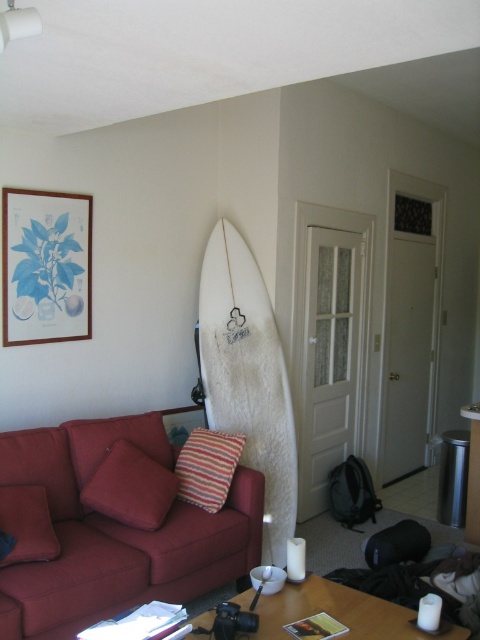
You are standing in the living room and want to check if you can comfortably walk around the white fuzzy surfboard at center without bumping into it. The surfboard is placed in the center of the room. If the minimum safe distance for walking around objects is 3 feet, can you safely walk around it?

The white fuzzy surfboard at center is 10.80 feet away from the viewer, which is more than the 3 feet minimum safe distance required. Therefore, you can safely walk around it.

You are planning to hang a new picture on the wall between the white fuzzy surfboard at center and the wooden framed print at upper left. Which object should you avoid placing the new picture in front of to ensure it doesn t block either object?

You should avoid placing the new picture in front of the white fuzzy surfboard at center because it is much taller than the wooden framed print at upper left, so it would block the new picture more significantly.

You are standing in the living room and want to place a small plant between the two points labeled point (x=92, y=502) and point (x=32, y=522). Which point should the plant be closer to if you want it to be in front of the surfboard?

The plant should be closer to point (x=32, y=522) because point (x=92, y=502) is behind point (x=32, y=522), so placing it near the front point would position it in front of the surfboard.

____

• [EXERCISE DESCRIPTION]: Rewrite all of the lines above, swapping "living room" for "lounge" each place it occurs and changing nothing else. Leave out the pictures.

• [WRITTEN SOLUTION]:
You are standing in the lounge and want to check if you can comfortably walk around the white fuzzy surfboard at center without bumping into it. The surfboard is placed in the center of the room. If the minimum safe distance for walking around objects is 3 feet, can you safely walk around it?

The white fuzzy surfboard at center is 10.80 feet away from the viewer, which is more than the 3 feet minimum safe distance required. Therefore, you can safely walk around it.

You are planning to hang a new picture on the wall between the white fuzzy surfboard at center and the wooden framed print at upper left. Which object should you avoid placing the new picture in front of to ensure it doesn t block either object?

You should avoid placing the new picture in front of the white fuzzy surfboard at center because it is much taller than the wooden framed print at upper left, so it would block the new picture more significantly.

You are standing in the lounge and want to place a small plant between the two points labeled point (x=92, y=502) and point (x=32, y=522). Which point should the plant be closer to if you want it to be in front of the surfboard?

The plant should be closer to point (x=32, y=522) because point (x=92, y=502) is behind point (x=32, y=522), so placing it near the front point would position it in front of the surfboard.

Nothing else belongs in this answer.